_Available records_:
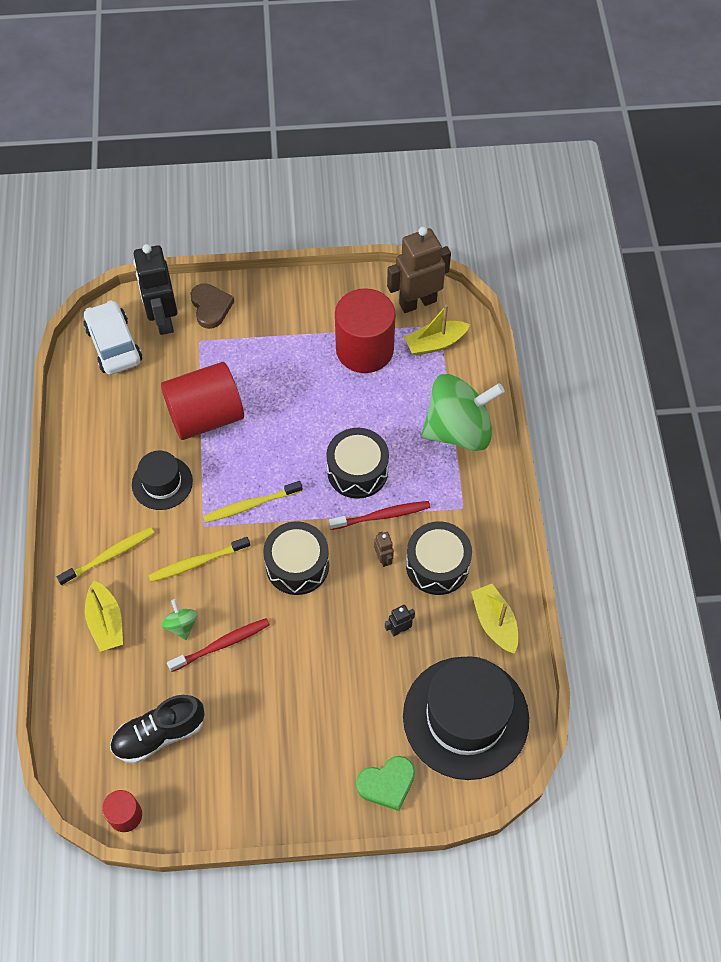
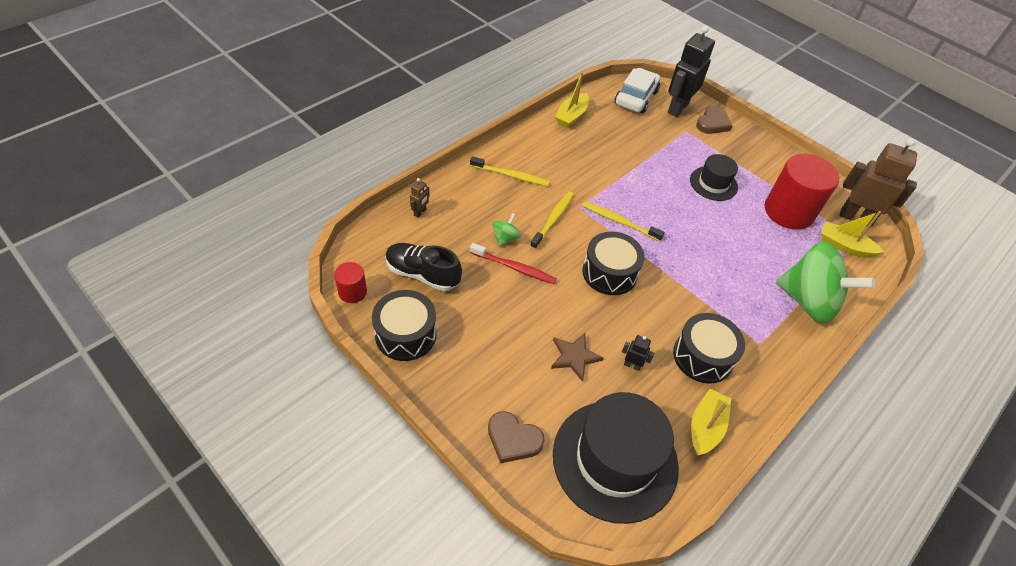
camera: 45 degrees right, 10 degrees down
(106, 622) = (469, 200): yellow boat -> yellow boat (571, 116)
(162, 483) = (583, 170): black hat -> black hat (713, 183)
(197, 562) = (553, 219): yellow toothbrush -> yellow toothbrush turned 90 degrees clockwise
(205, 416) = (647, 163): red cylinder -> none
(354, 670) = (574, 357): none -> brown star
(357, 471) = (709, 262): black drum -> black drum (405, 334)
(382, 516) = (696, 297): red toothbrush -> none
(383, 558) = (669, 319): brown robot -> brown robot (420, 212)
(387, 783) = (513, 439): green heart -> brown heart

_Assignment_: Among the entries, copy every line containing the word "yellow".

_Result for this exercise_:
(106, 622) = (469, 200): yellow boat -> yellow boat (571, 116)
(197, 562) = (553, 219): yellow toothbrush -> yellow toothbrush turned 90 degrees clockwise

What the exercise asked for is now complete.